■ **Your task**:
Take every record and write it out again exactly, with no images included.

=====

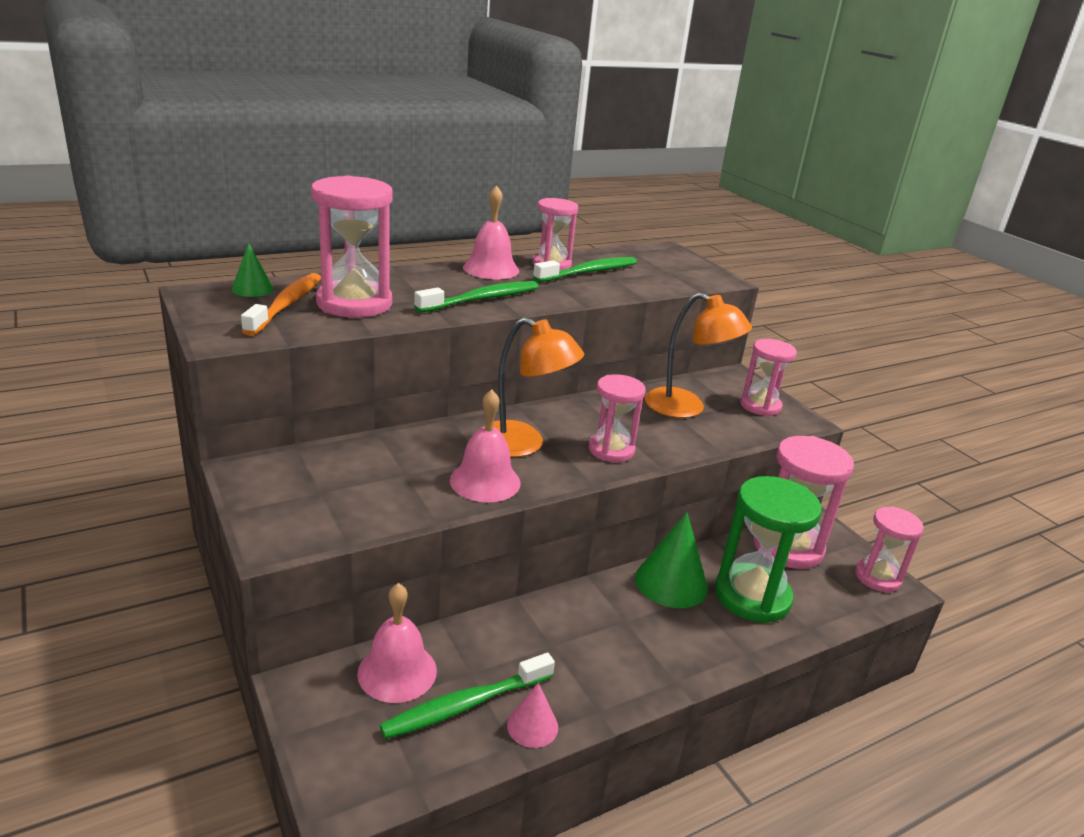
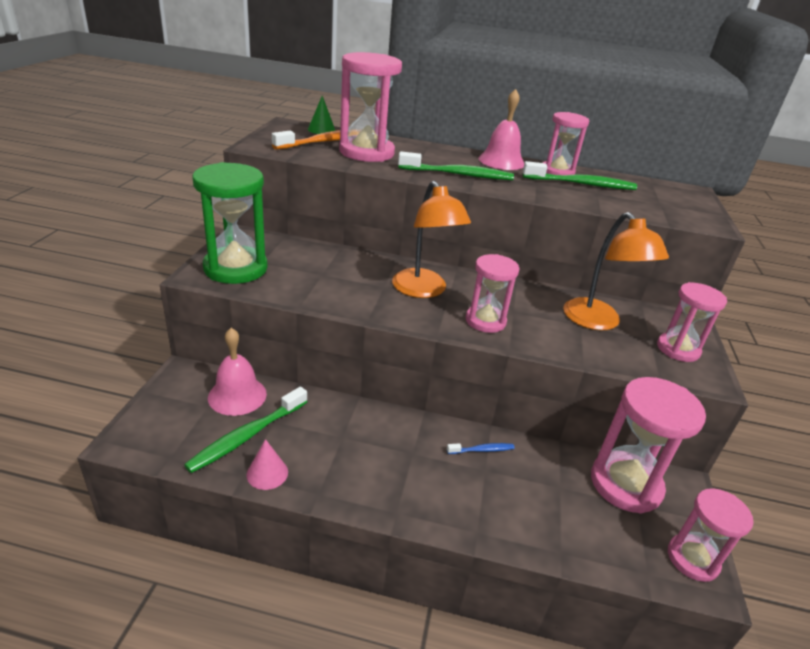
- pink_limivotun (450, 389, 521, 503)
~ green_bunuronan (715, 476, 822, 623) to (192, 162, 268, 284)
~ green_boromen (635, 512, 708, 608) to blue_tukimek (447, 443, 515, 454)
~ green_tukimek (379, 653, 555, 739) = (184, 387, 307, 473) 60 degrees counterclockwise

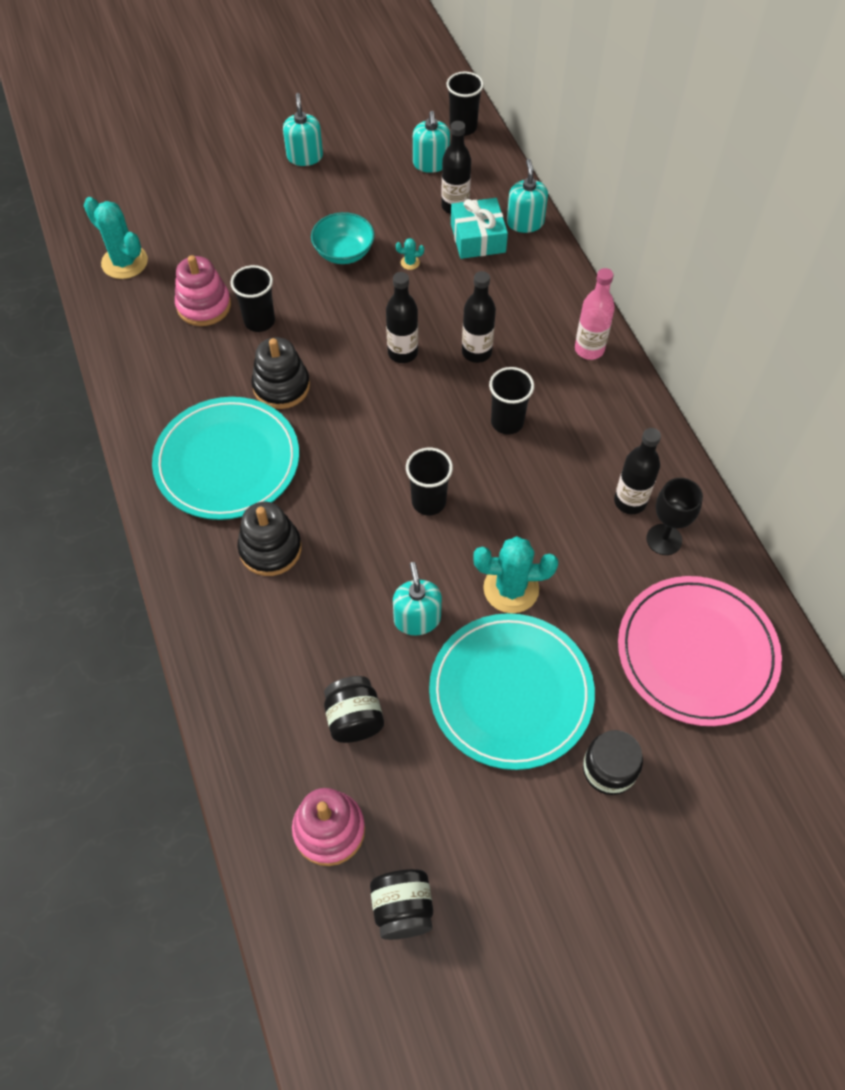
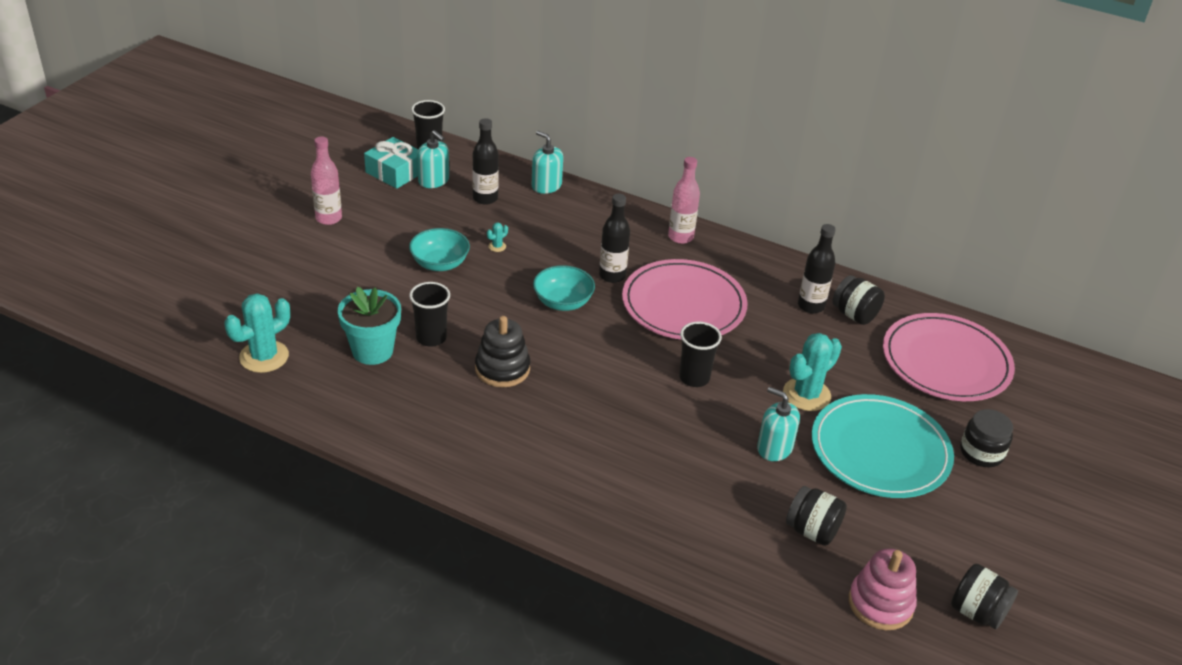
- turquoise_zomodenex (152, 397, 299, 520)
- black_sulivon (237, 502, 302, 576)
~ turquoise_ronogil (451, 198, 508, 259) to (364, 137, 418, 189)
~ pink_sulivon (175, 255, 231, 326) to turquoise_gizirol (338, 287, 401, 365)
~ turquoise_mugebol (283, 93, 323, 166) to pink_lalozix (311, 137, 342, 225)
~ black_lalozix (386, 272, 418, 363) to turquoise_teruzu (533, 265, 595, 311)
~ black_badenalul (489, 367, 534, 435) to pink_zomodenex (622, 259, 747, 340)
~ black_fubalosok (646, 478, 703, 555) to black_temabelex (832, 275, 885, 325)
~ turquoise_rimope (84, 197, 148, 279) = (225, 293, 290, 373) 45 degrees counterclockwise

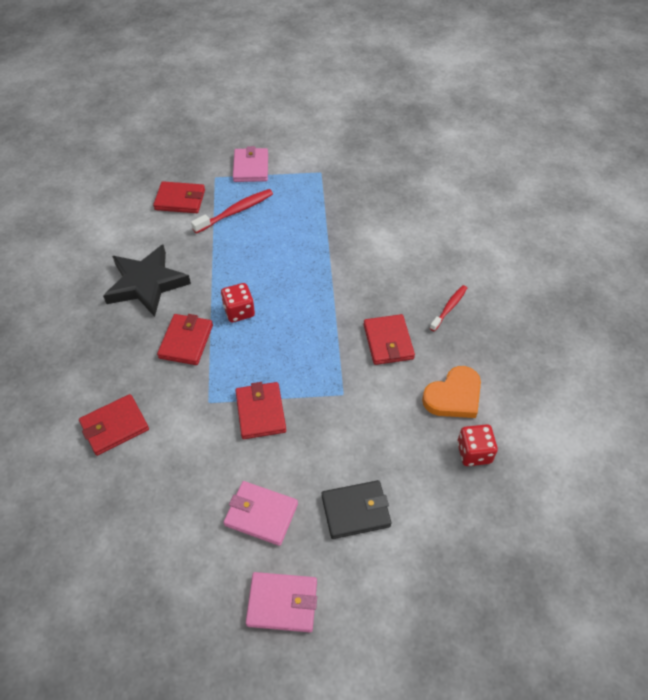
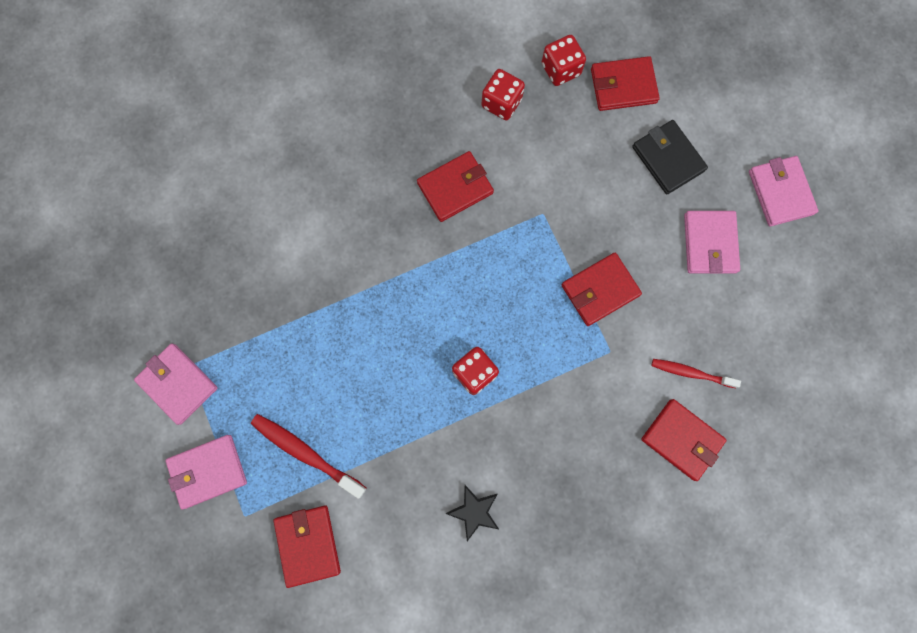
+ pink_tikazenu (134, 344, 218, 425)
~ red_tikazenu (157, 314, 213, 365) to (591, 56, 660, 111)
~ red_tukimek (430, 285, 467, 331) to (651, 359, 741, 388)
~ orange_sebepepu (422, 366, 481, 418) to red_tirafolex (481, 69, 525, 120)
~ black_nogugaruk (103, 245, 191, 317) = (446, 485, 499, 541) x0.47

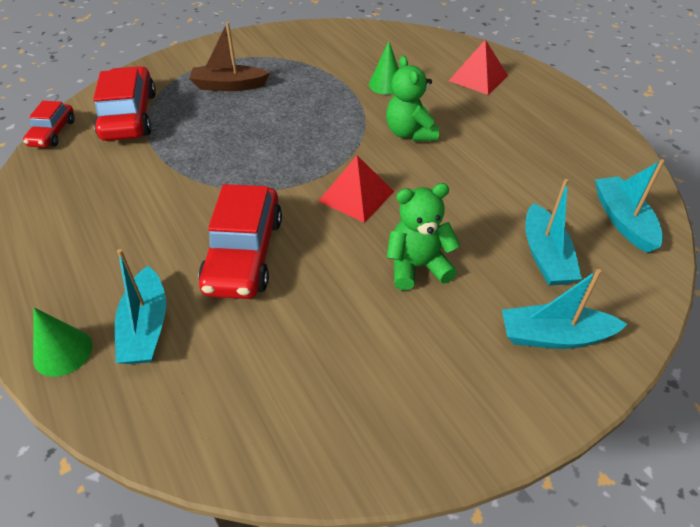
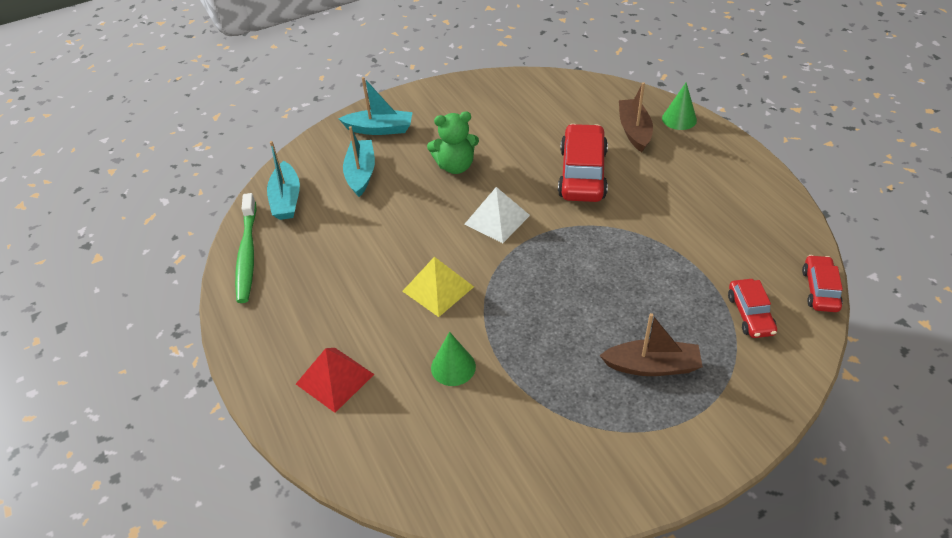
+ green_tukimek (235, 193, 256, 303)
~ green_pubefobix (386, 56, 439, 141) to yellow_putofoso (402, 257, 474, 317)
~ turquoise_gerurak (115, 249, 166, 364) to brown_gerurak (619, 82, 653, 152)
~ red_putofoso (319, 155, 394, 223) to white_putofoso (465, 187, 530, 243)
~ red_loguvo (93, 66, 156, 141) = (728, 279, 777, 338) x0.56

=====

■ **Result of this task**:
- pink_limivotun (450, 389, 521, 503)
~ green_bunuronan (715, 476, 822, 623) to (192, 162, 268, 284)
~ green_boromen (635, 512, 708, 608) to blue_tukimek (447, 443, 515, 454)
~ green_tukimek (379, 653, 555, 739) = (184, 387, 307, 473) 60 degrees counterclockwise

- turquoise_zomodenex (152, 397, 299, 520)
- black_sulivon (237, 502, 302, 576)
~ turquoise_ronogil (451, 198, 508, 259) to (364, 137, 418, 189)
~ pink_sulivon (175, 255, 231, 326) to turquoise_gizirol (338, 287, 401, 365)
~ turquoise_mugebol (283, 93, 323, 166) to pink_lalozix (311, 137, 342, 225)
~ black_lalozix (386, 272, 418, 363) to turquoise_teruzu (533, 265, 595, 311)
~ black_badenalul (489, 367, 534, 435) to pink_zomodenex (622, 259, 747, 340)
~ black_fubalosok (646, 478, 703, 555) to black_temabelex (832, 275, 885, 325)
~ turquoise_rimope (84, 197, 148, 279) = (225, 293, 290, 373) 45 degrees counterclockwise

+ pink_tikazenu (134, 344, 218, 425)
~ red_tikazenu (157, 314, 213, 365) to (591, 56, 660, 111)
~ red_tukimek (430, 285, 467, 331) to (651, 359, 741, 388)
~ orange_sebepepu (422, 366, 481, 418) to red_tirafolex (481, 69, 525, 120)
~ black_nogugaruk (103, 245, 191, 317) = (446, 485, 499, 541) x0.47

+ green_tukimek (235, 193, 256, 303)
~ green_pubefobix (386, 56, 439, 141) to yellow_putofoso (402, 257, 474, 317)
~ turquoise_gerurak (115, 249, 166, 364) to brown_gerurak (619, 82, 653, 152)
~ red_putofoso (319, 155, 394, 223) to white_putofoso (465, 187, 530, 243)
~ red_loguvo (93, 66, 156, 141) = (728, 279, 777, 338) x0.56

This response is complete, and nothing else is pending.